Data entries
┌──

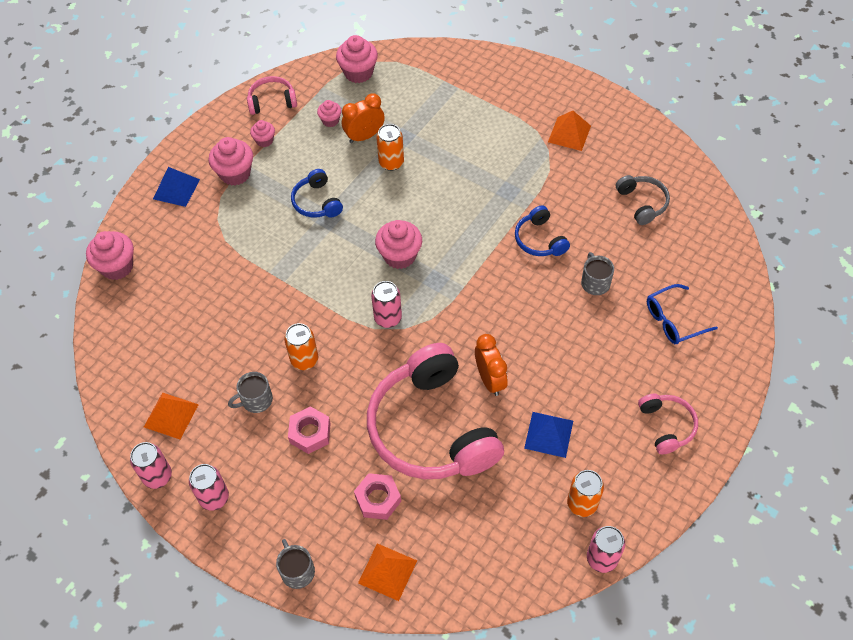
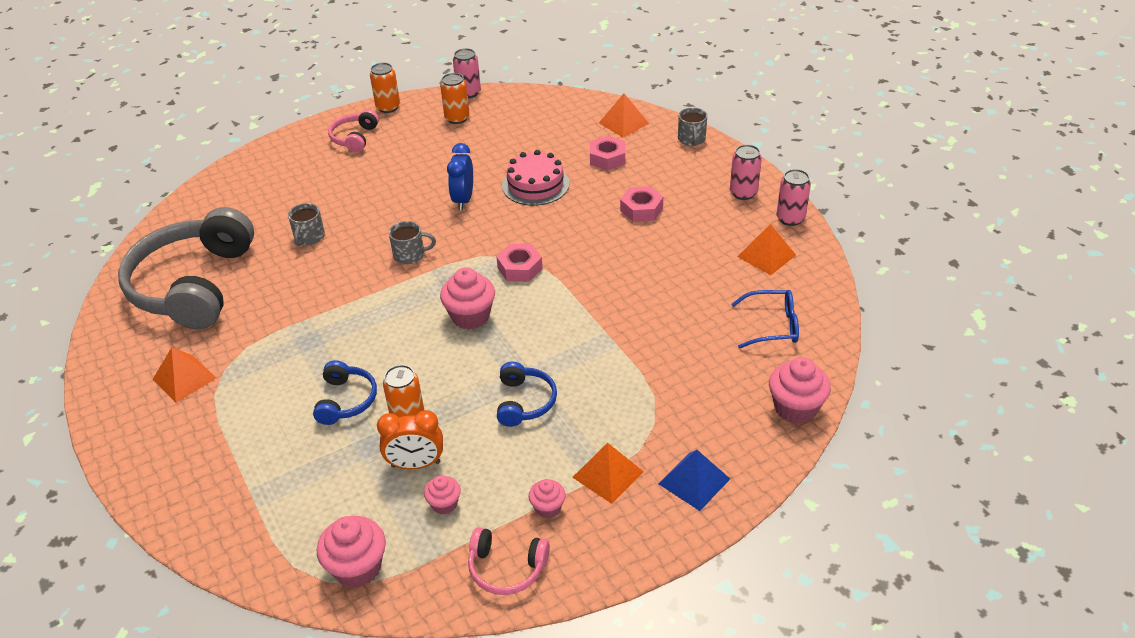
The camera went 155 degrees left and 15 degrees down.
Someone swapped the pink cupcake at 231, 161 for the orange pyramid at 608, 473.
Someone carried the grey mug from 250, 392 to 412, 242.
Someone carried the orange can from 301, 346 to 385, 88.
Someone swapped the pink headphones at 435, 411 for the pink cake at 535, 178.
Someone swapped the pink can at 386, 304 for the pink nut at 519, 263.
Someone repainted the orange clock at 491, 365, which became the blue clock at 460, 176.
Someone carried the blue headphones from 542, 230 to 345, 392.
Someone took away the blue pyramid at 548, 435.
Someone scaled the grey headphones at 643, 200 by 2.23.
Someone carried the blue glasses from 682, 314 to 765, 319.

└──

## WORK ORDER
Rewrite the data above exactly as given, but omit the images.

## OUTPUT
The camera went 155 degrees left and 15 degrees down.
Someone swapped the pink cupcake at 231, 161 for the orange pyramid at 608, 473.
Someone carried the grey mug from 250, 392 to 412, 242.
Someone carried the orange can from 301, 346 to 385, 88.
Someone swapped the pink headphones at 435, 411 for the pink cake at 535, 178.
Someone swapped the pink can at 386, 304 for the pink nut at 519, 263.
Someone repainted the orange clock at 491, 365, which became the blue clock at 460, 176.
Someone carried the blue headphones from 542, 230 to 345, 392.
Someone took away the blue pyramid at 548, 435.
Someone scaled the grey headphones at 643, 200 by 2.23.
Someone carried the blue glasses from 682, 314 to 765, 319.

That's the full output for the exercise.